| Problem |
Return the following from the records below: each line, word for word, starting with the line that contains "yellow desk lamp" and going on through the line that contains "violet flashlight (1st from left)", with nothing outside that range.

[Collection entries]
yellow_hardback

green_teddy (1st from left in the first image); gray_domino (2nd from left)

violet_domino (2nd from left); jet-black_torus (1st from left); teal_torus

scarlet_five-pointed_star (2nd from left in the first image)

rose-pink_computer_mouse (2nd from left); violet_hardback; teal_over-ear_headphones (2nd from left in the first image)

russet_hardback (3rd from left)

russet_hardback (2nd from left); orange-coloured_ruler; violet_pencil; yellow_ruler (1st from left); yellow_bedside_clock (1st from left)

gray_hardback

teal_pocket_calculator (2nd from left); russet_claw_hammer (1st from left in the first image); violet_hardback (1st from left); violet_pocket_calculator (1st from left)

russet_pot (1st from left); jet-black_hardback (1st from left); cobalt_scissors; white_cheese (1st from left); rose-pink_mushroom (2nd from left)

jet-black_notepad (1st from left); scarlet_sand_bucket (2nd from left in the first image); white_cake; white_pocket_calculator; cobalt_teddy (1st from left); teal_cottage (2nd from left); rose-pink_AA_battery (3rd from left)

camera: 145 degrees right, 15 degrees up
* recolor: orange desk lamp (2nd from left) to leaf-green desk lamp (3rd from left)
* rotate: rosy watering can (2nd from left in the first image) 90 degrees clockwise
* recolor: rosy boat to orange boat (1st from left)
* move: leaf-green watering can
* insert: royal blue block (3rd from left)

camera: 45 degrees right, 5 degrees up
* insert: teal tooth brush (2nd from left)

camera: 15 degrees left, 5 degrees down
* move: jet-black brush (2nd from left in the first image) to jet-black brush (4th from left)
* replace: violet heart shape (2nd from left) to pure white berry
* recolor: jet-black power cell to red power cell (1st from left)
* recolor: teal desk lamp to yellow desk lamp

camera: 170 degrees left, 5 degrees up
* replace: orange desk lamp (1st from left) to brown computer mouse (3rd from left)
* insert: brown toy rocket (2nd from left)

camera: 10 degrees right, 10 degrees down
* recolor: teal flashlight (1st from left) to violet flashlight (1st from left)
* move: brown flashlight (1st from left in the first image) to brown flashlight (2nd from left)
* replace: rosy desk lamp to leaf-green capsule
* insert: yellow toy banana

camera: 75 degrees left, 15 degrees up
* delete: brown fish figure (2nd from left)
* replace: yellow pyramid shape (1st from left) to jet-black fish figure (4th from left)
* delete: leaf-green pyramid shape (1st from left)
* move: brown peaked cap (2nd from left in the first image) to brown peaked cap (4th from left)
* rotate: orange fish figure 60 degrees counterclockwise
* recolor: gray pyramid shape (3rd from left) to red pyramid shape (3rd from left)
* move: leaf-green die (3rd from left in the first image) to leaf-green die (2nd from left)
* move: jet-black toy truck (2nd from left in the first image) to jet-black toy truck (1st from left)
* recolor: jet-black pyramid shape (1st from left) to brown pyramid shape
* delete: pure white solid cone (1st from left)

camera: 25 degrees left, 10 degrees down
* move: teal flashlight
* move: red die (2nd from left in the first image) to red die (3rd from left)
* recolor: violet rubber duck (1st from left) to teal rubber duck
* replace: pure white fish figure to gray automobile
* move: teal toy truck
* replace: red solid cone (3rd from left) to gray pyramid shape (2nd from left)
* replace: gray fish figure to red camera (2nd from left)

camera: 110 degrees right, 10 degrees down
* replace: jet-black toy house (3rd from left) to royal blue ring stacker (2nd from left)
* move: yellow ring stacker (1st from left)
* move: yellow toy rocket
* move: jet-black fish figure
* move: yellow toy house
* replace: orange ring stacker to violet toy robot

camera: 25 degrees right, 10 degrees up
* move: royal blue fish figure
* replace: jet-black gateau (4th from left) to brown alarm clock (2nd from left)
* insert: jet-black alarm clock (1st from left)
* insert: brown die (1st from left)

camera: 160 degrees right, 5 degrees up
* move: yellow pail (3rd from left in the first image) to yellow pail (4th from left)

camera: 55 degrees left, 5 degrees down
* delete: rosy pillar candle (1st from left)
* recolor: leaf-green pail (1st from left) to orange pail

| Solved problem |
* recolor: teal desk lamp to yellow desk lamp

camera: 170 degrees left, 5 degrees up
* replace: orange desk lamp (1st from left) to brown computer mouse (3rd from left)
* insert: brown toy rocket (2nd from left)

camera: 10 degrees right, 10 degrees down
* recolor: teal flashlight (1st from left) to violet flashlight (1st from left)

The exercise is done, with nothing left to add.